Work order: Working through the entries below, find how many lines include the string "black"; give only that number.

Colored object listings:
****************

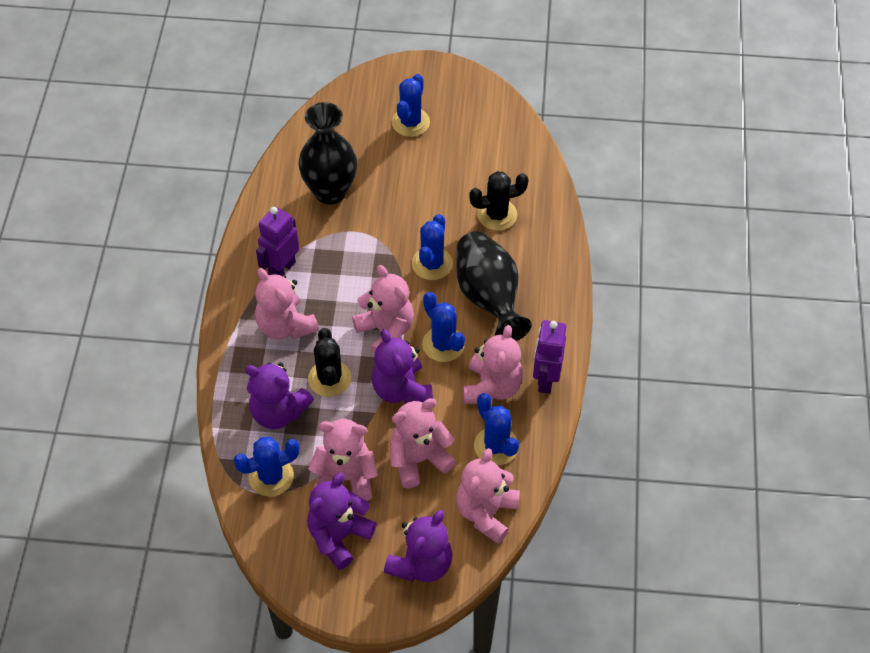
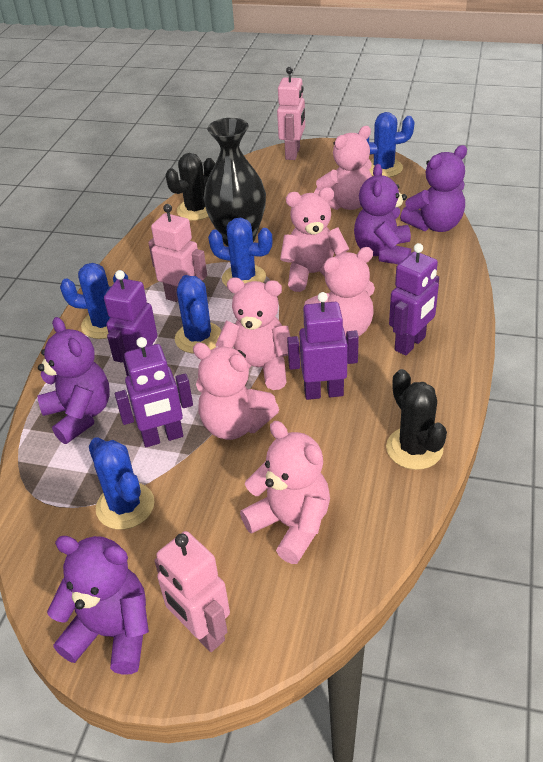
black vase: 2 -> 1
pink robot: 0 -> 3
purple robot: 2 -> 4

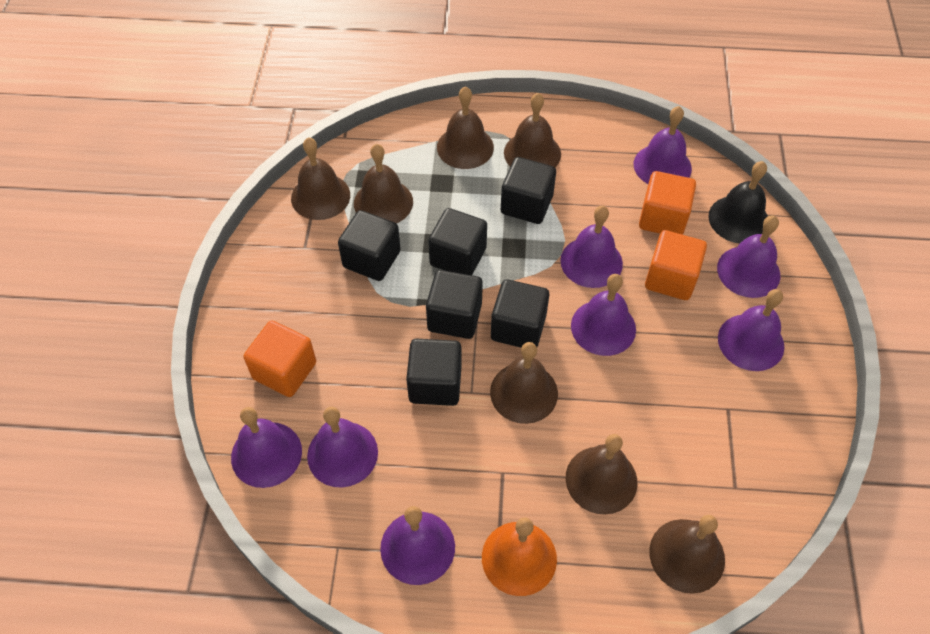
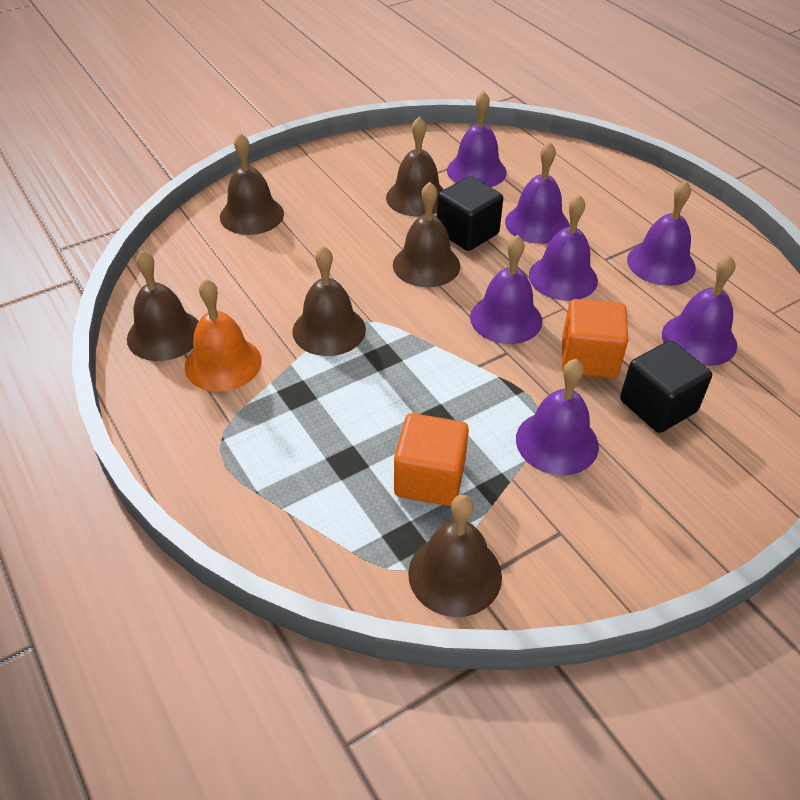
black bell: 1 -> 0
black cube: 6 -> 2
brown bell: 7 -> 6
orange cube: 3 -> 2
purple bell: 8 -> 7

****************

Solved problem: 3